### Requirement
Below are records. Find each line in them that holds the word "Gabriela" and copy it.

--- Dataset Enclosed Below ---

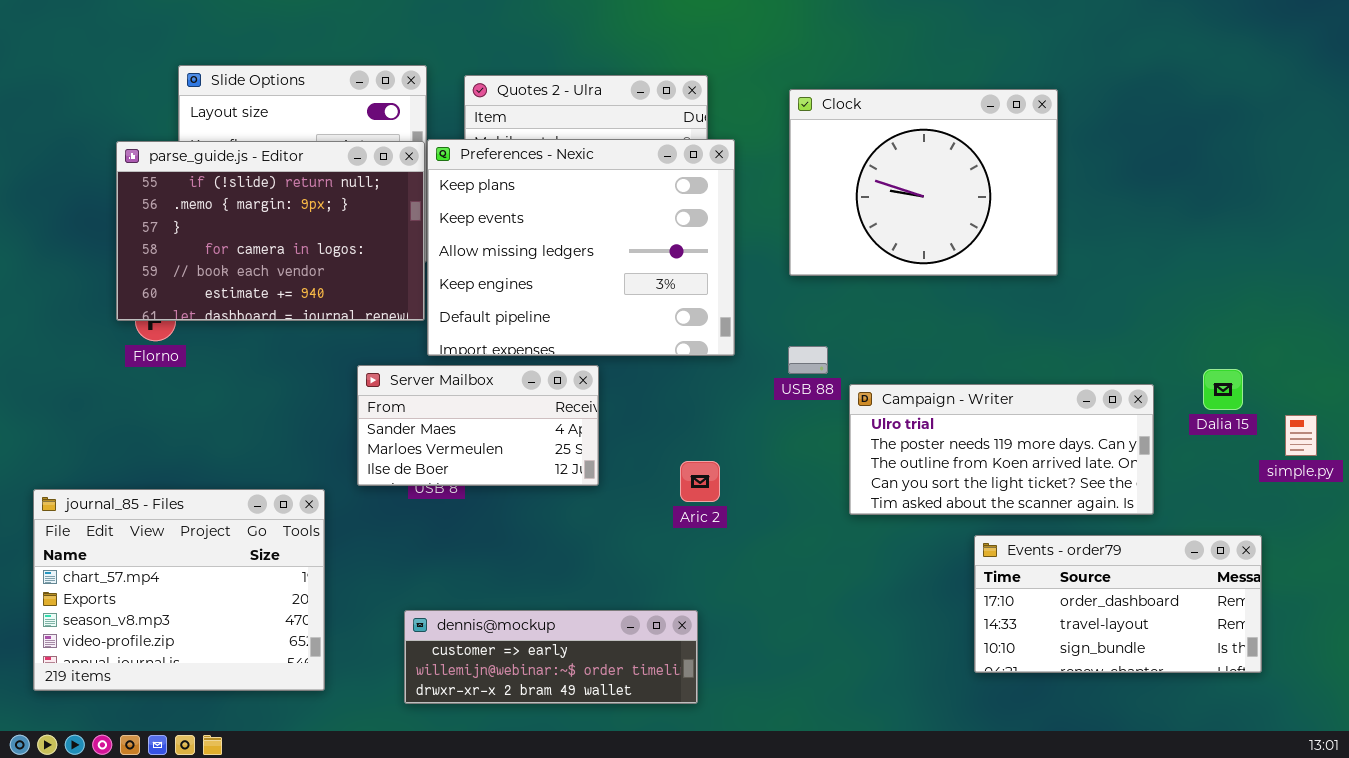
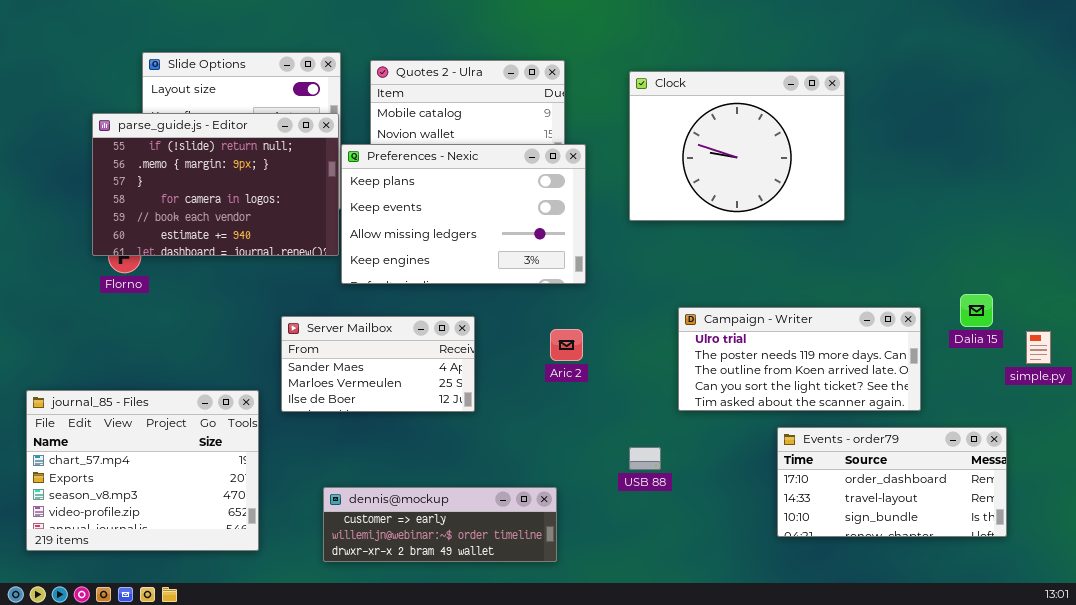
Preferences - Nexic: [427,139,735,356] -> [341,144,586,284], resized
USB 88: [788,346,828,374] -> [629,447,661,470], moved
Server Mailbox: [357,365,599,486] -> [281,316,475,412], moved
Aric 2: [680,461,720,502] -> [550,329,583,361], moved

--- End of Enclosed Dataset ---
--- Dataset Enclosed Below ---

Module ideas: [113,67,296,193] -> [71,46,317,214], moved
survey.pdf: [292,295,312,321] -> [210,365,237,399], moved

--- End of Enclosed Dataset ---
--- Dataset Enclosed Below ---

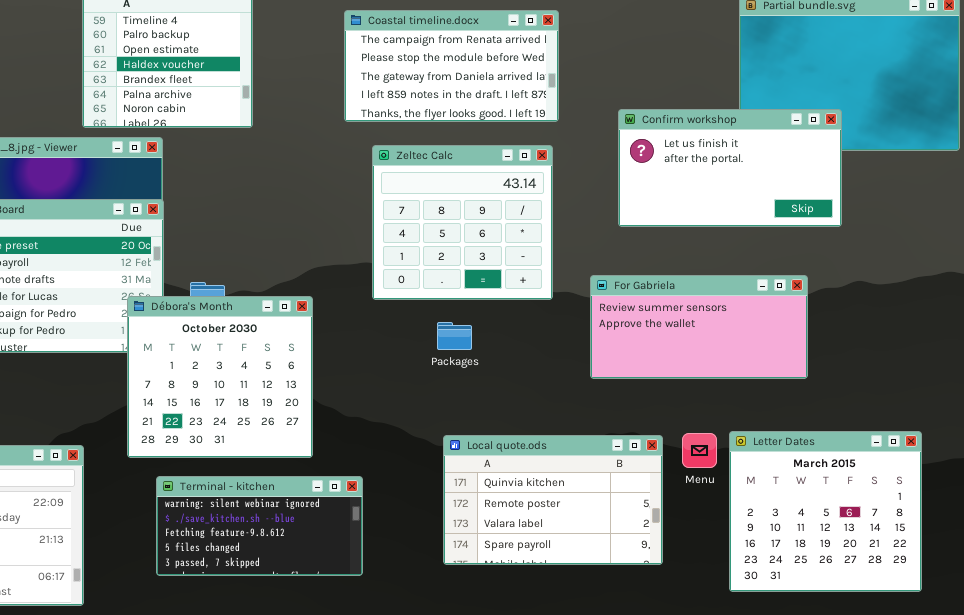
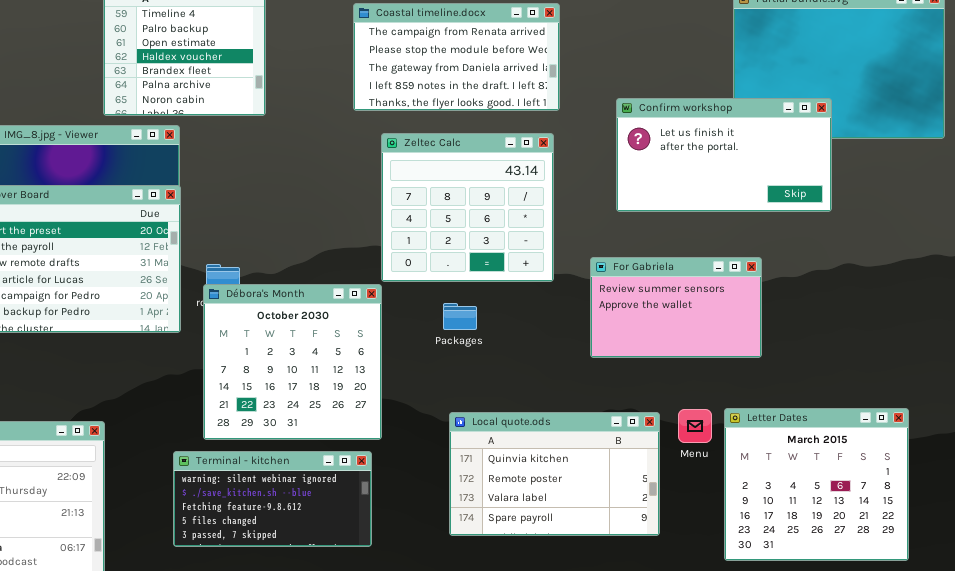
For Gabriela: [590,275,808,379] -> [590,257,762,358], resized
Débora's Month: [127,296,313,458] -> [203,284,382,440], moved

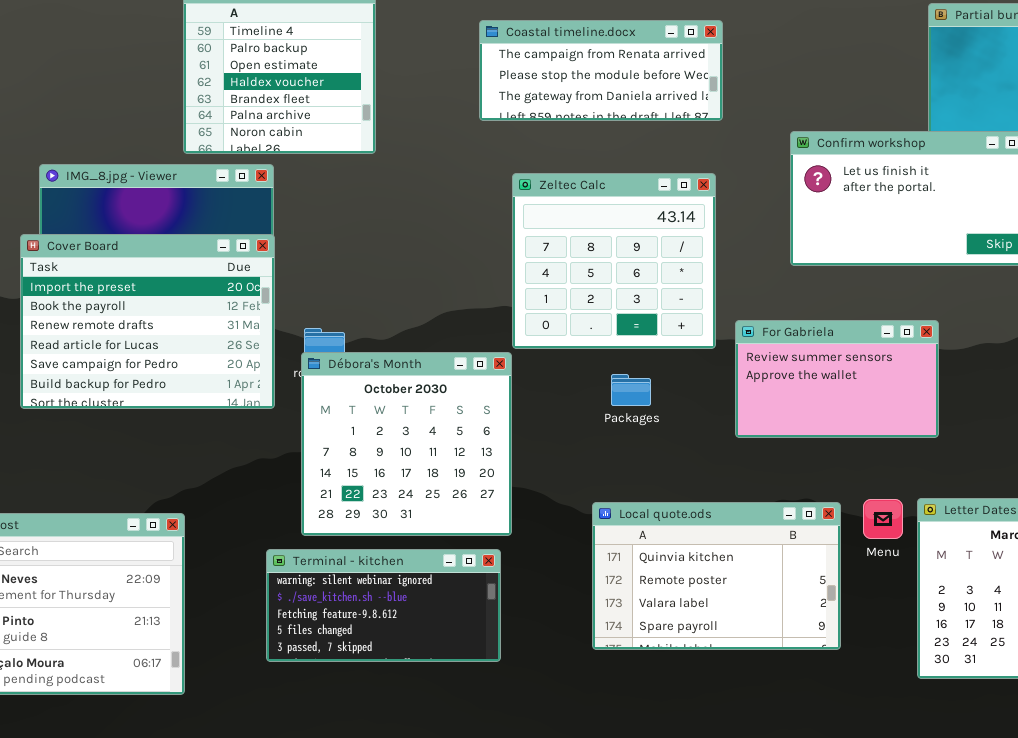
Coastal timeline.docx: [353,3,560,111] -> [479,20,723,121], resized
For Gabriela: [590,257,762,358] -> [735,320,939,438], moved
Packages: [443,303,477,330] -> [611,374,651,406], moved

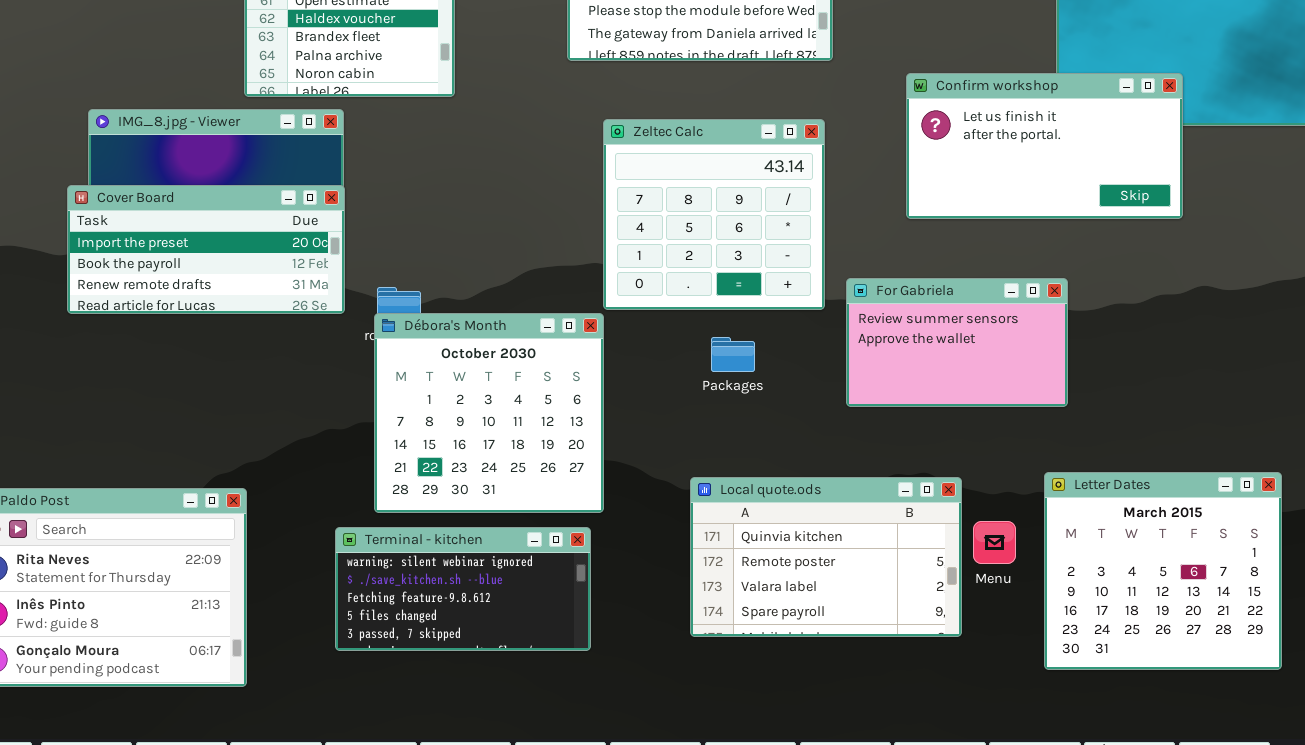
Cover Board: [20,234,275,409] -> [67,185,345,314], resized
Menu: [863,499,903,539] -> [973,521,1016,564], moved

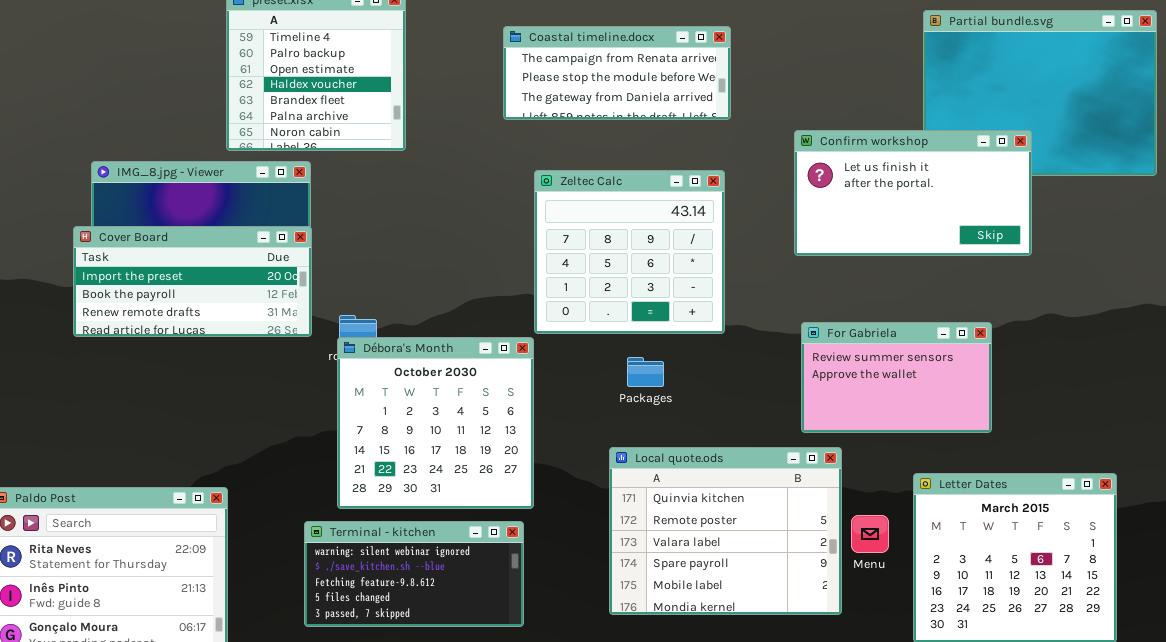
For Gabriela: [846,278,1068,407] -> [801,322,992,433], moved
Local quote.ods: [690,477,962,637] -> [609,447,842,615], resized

--- End of Enclosed Dataset ---

### Exercise output
For Gabriela: [590,275,808,379] -> [590,257,762,358], resized
For Gabriela: [590,257,762,358] -> [735,320,939,438], moved
For Gabriela: [846,278,1068,407] -> [801,322,992,433], moved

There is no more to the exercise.